■ WHAT YOU WILL DO:
Leave the images aside and repeat the whole listing exactly.

■ EXERCISE DATA:
____________________

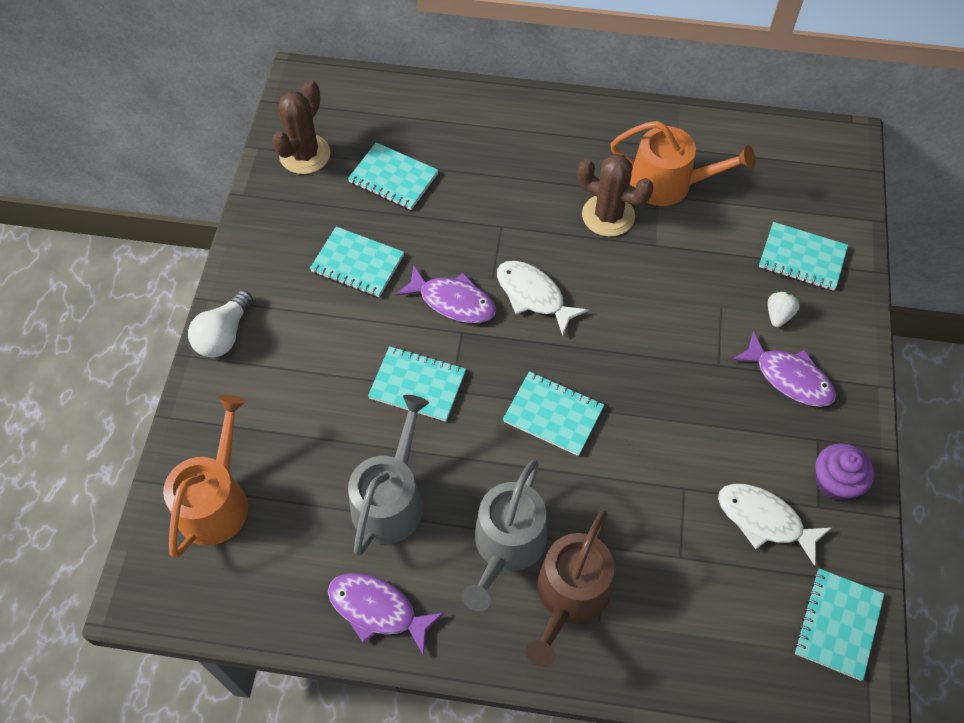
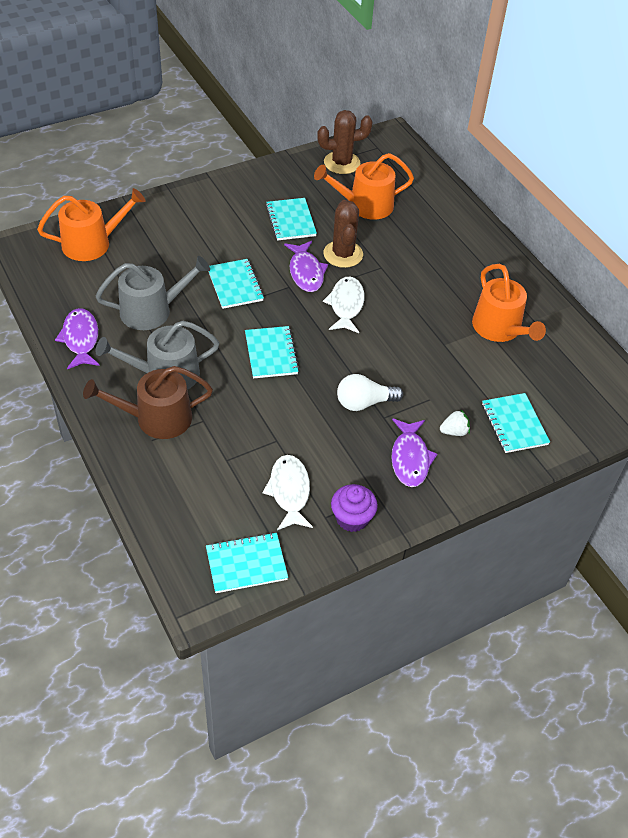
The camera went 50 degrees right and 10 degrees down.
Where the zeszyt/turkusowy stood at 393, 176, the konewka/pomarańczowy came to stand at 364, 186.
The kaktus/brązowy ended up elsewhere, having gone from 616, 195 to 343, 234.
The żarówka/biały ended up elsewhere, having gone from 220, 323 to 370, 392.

____________________

■ REPLY TO THE EXERCISE:
The camera went 50 degrees right and 10 degrees down.
Where the zeszyt/turkusowy stood at 393, 176, the konewka/pomarańczowy came to stand at 364, 186.
The kaktus/brązowy ended up elsewhere, having gone from 616, 195 to 343, 234.
The żarówka/biały ended up elsewhere, having gone from 220, 323 to 370, 392.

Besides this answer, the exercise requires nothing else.